Prompt —
Please return only the lines from the one showing "SONAR1 pin VCC: 3V3 -> GND" to the end of the entries, keeping both ends and dropping every picture.

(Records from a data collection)
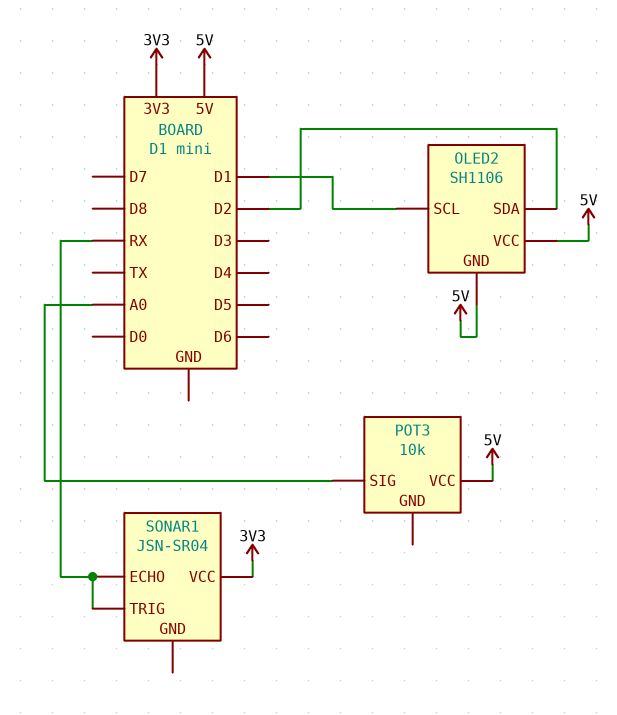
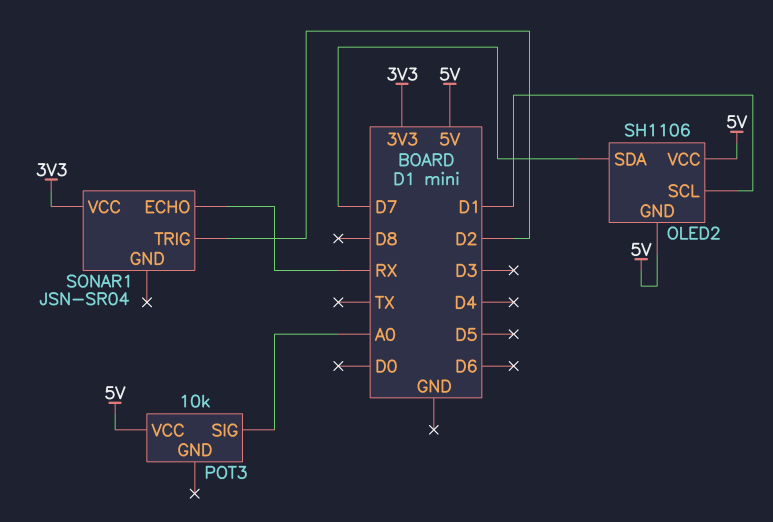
OLED2 pin SDA: D2 -> D7
SONAR1 pin TRIG: RX -> D2

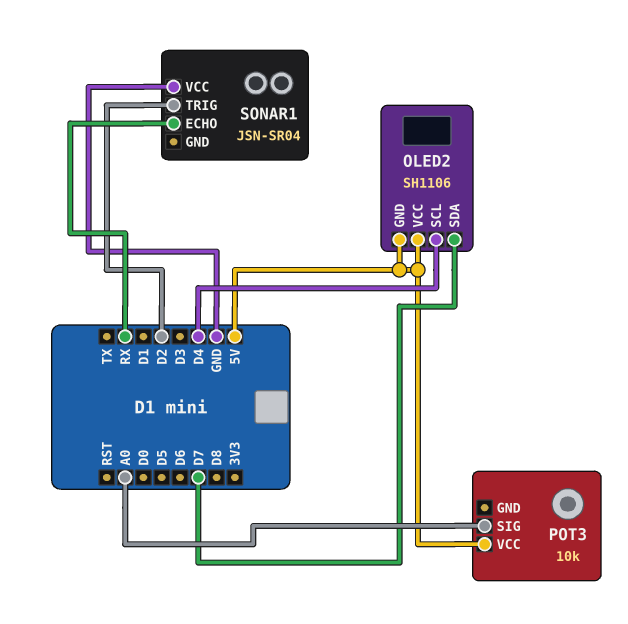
OLED2 pin SCL: D1 -> D4
SONAR1 pin VCC: 3V3 -> GND

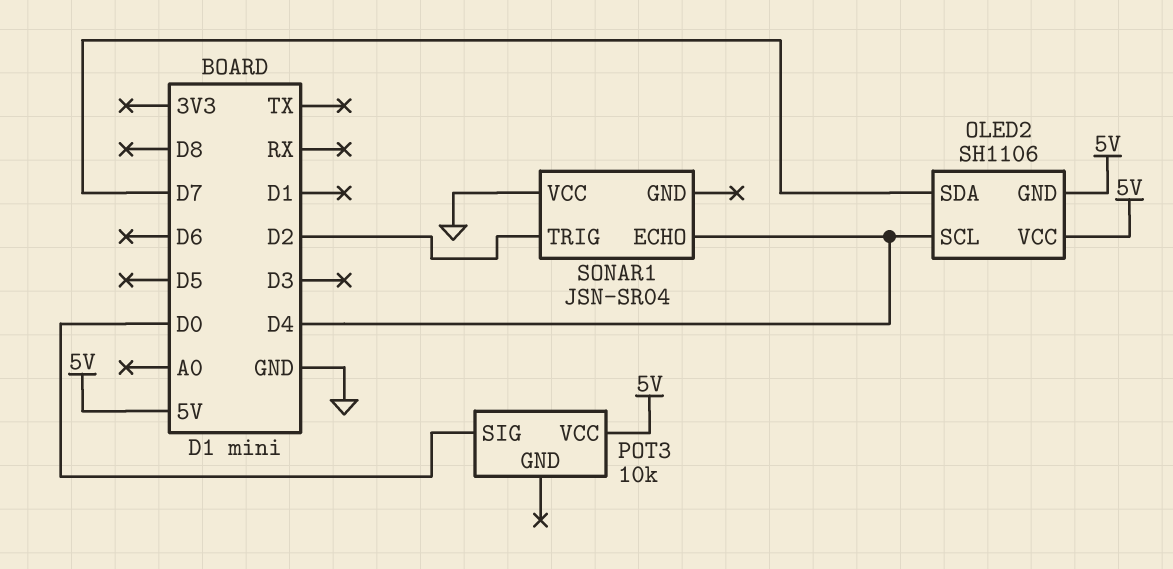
POT3 pin SIG: A0 -> D0
SONAR1 pin ECHO: RX -> D4

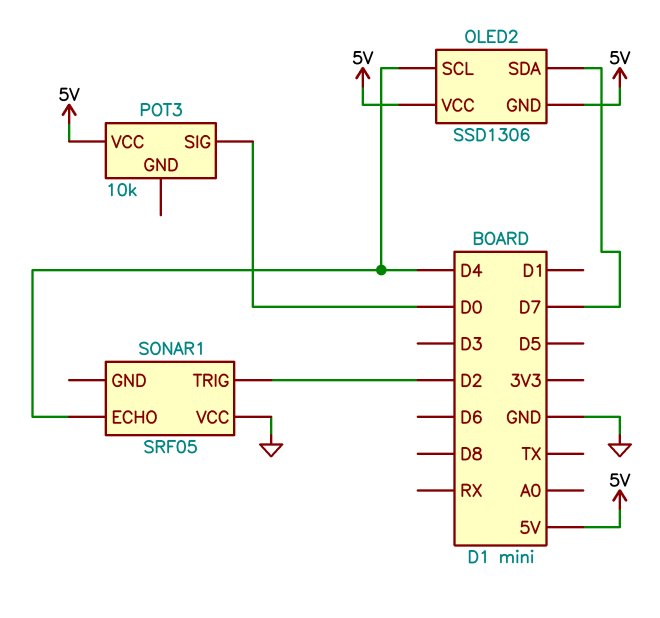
OLED2: SH1106 -> SSD1306
SONAR1: JSN-SR04 -> SRF05

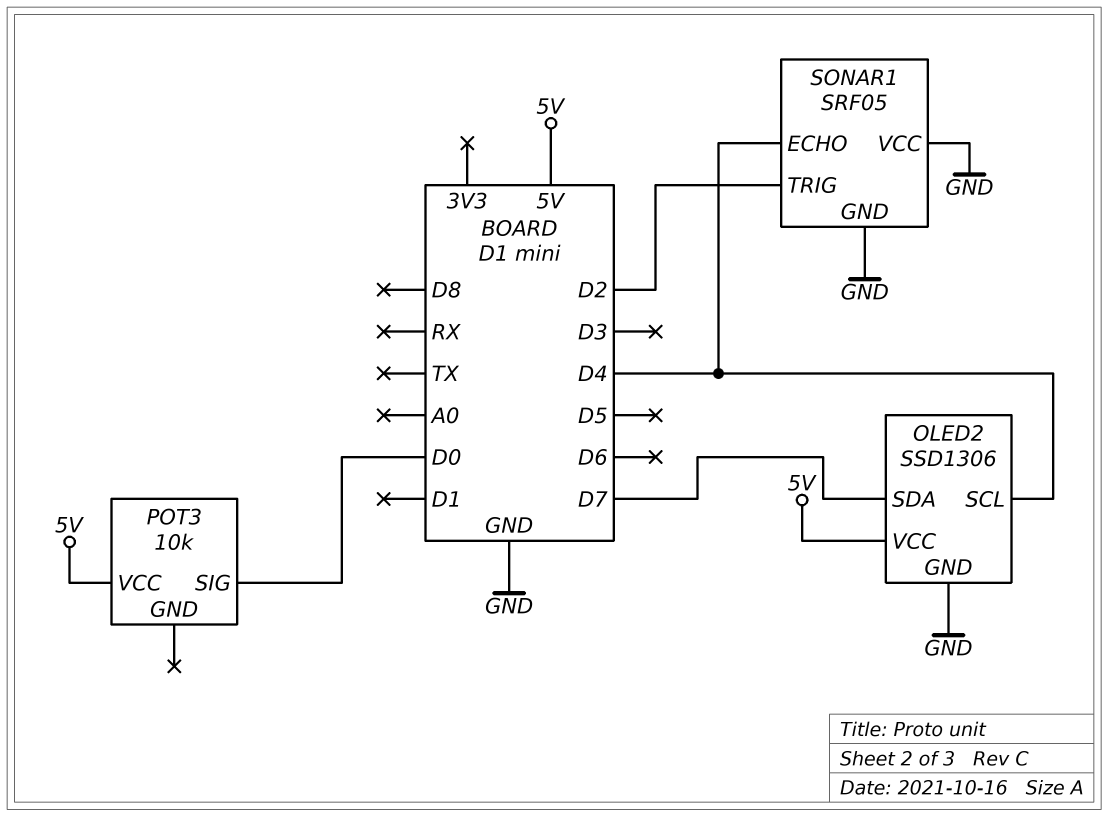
OLED2 pin GND: 5V -> GND
SONAR1 pin GND: none -> GND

Answer box —
SONAR1 pin VCC: 3V3 -> GND

POT3 pin SIG: A0 -> D0
SONAR1 pin ECHO: RX -> D4

OLED2: SH1106 -> SSD1306
SONAR1: JSN-SR04 -> SRF05

OLED2 pin GND: 5V -> GND
SONAR1 pin GND: none -> GND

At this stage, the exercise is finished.